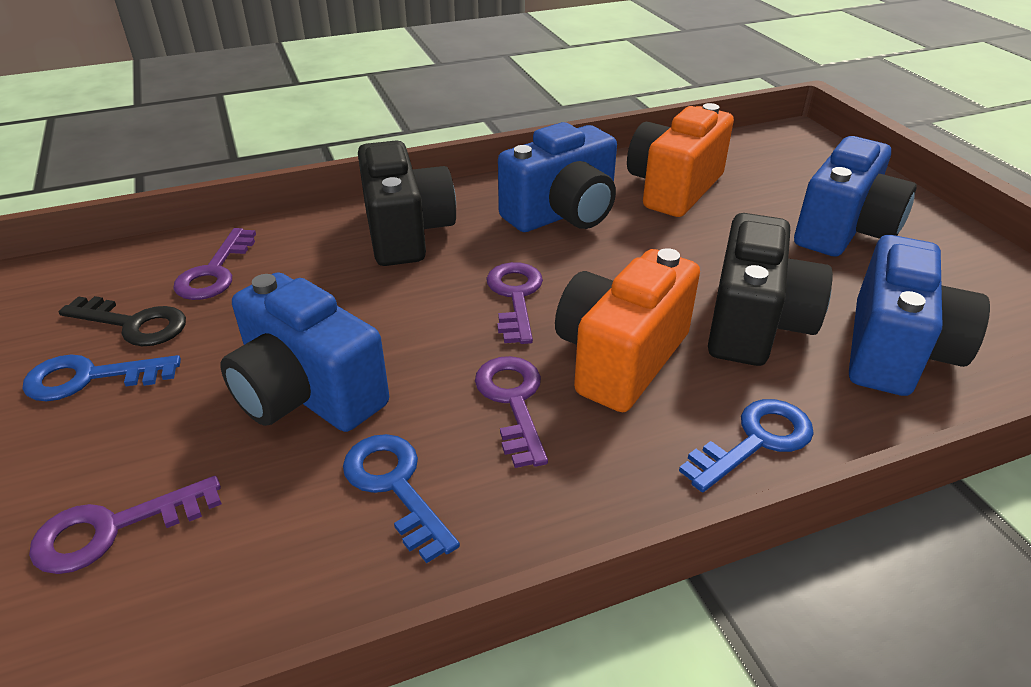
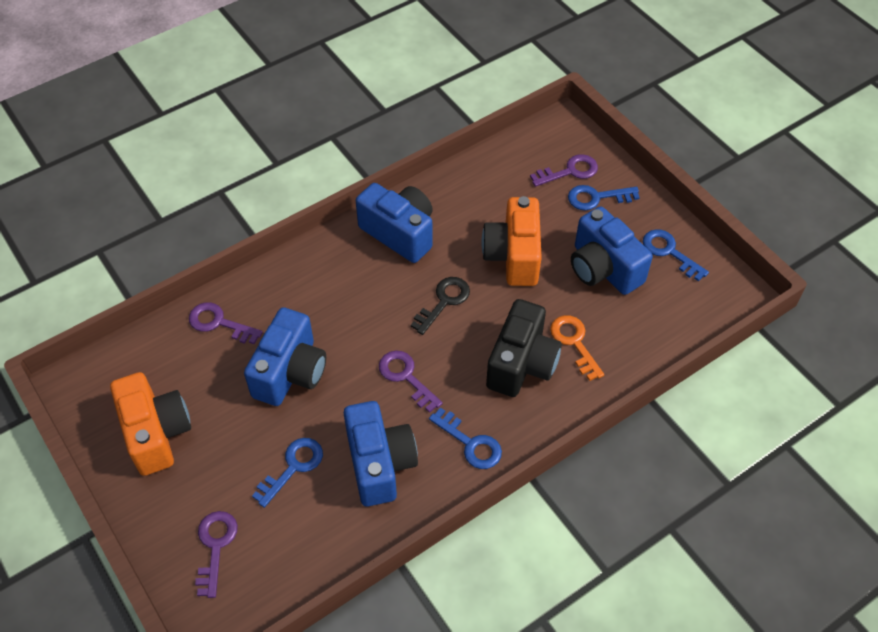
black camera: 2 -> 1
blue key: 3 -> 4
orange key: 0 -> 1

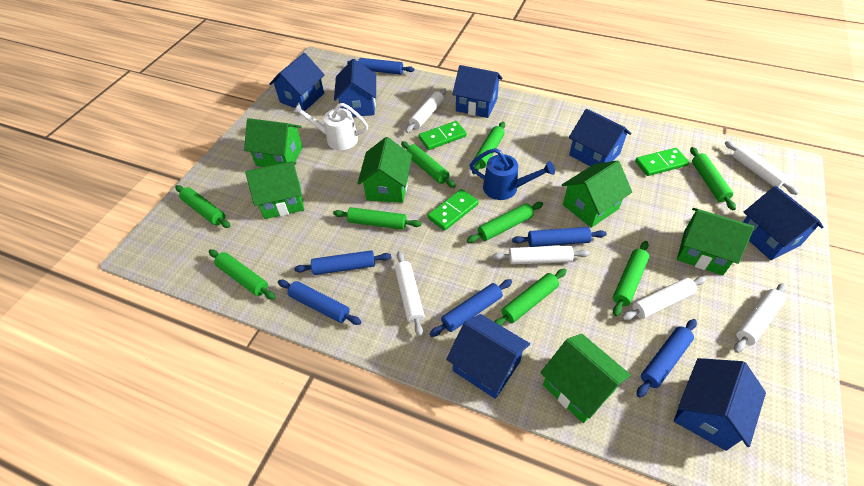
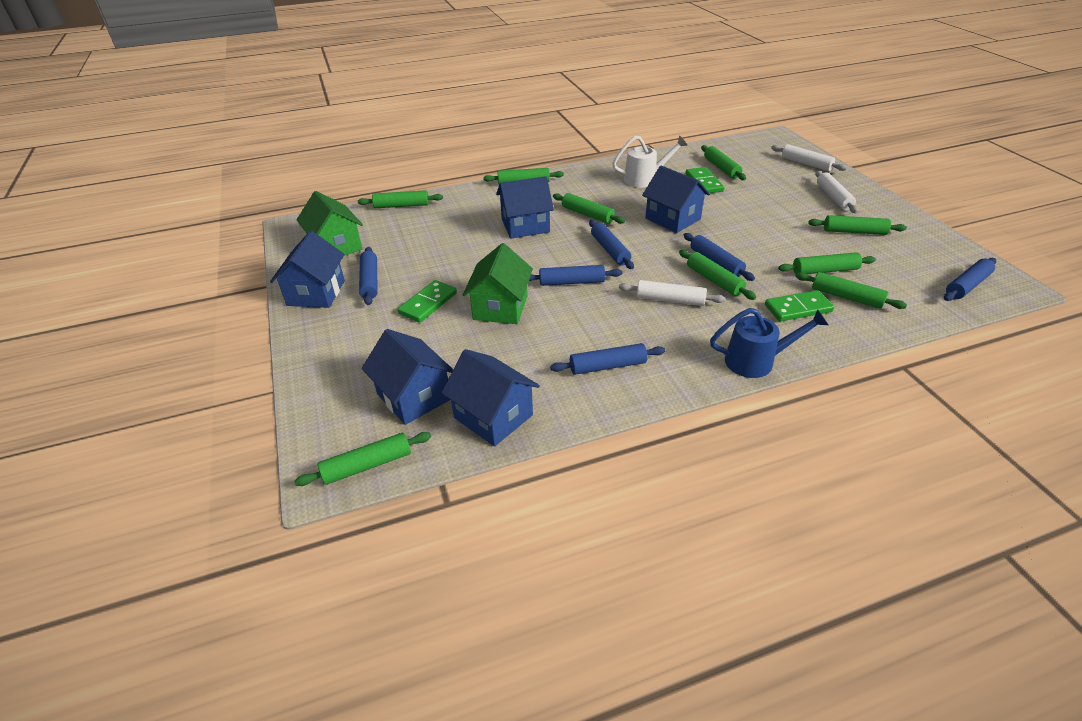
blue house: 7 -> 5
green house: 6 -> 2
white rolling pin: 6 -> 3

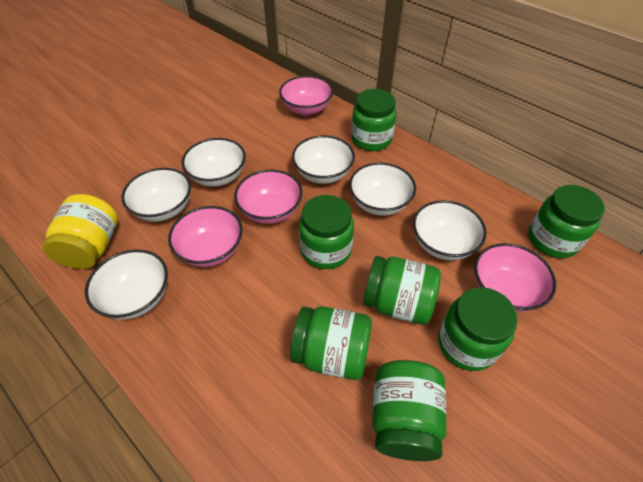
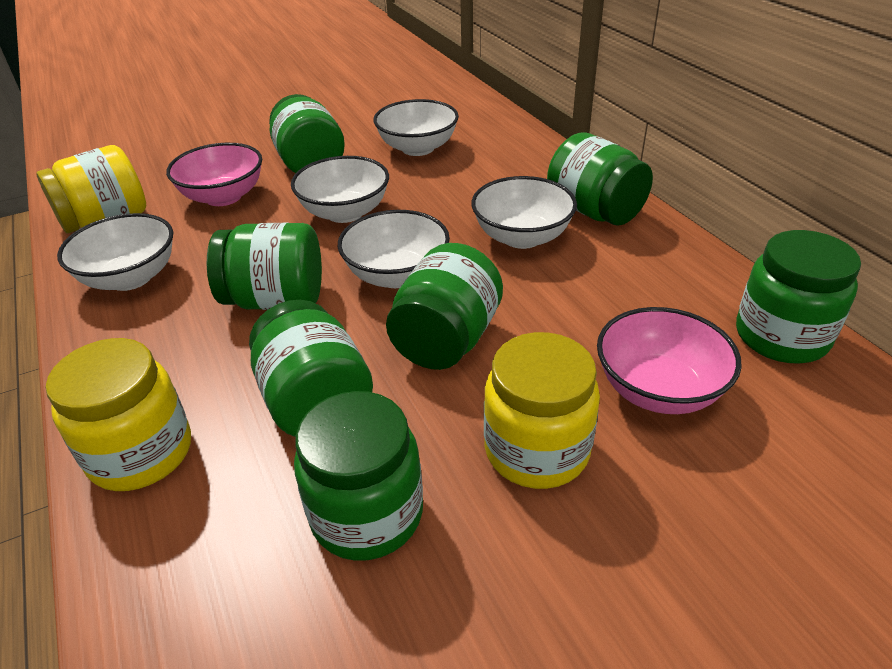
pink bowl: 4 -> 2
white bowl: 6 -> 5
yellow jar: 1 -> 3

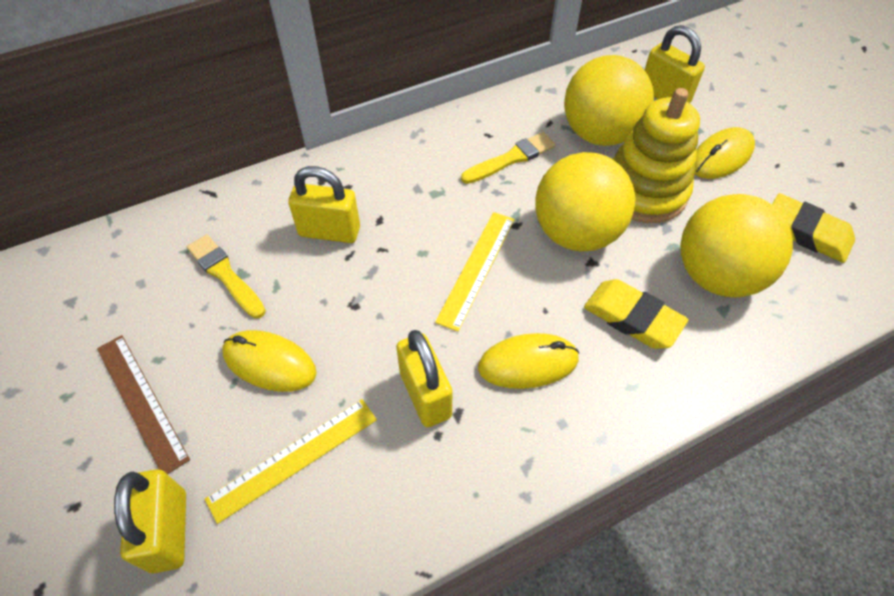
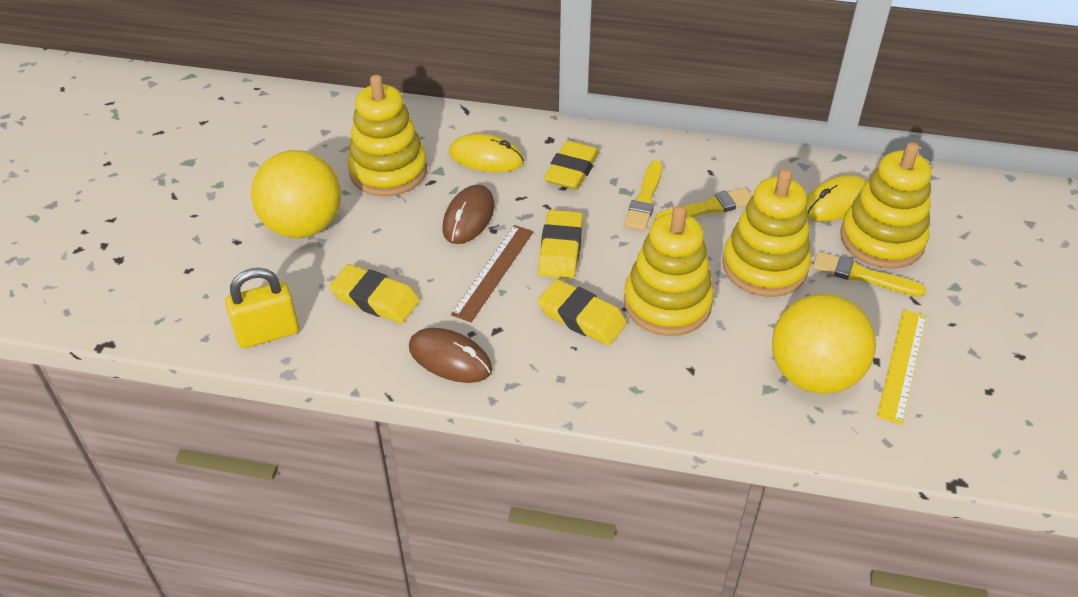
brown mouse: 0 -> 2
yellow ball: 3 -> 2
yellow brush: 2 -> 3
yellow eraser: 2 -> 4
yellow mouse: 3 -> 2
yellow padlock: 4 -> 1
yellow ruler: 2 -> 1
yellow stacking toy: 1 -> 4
#####
- **What you should do**: All records above must be output exactly as they stand, excluding pictures.

- **Result for this task**:
black camera: 2 -> 1
blue key: 3 -> 4
orange key: 0 -> 1

blue house: 7 -> 5
green house: 6 -> 2
white rolling pin: 6 -> 3

pink bowl: 4 -> 2
white bowl: 6 -> 5
yellow jar: 1 -> 3

brown mouse: 0 -> 2
yellow ball: 3 -> 2
yellow brush: 2 -> 3
yellow eraser: 2 -> 4
yellow mouse: 3 -> 2
yellow padlock: 4 -> 1
yellow ruler: 2 -> 1
yellow stacking toy: 1 -> 4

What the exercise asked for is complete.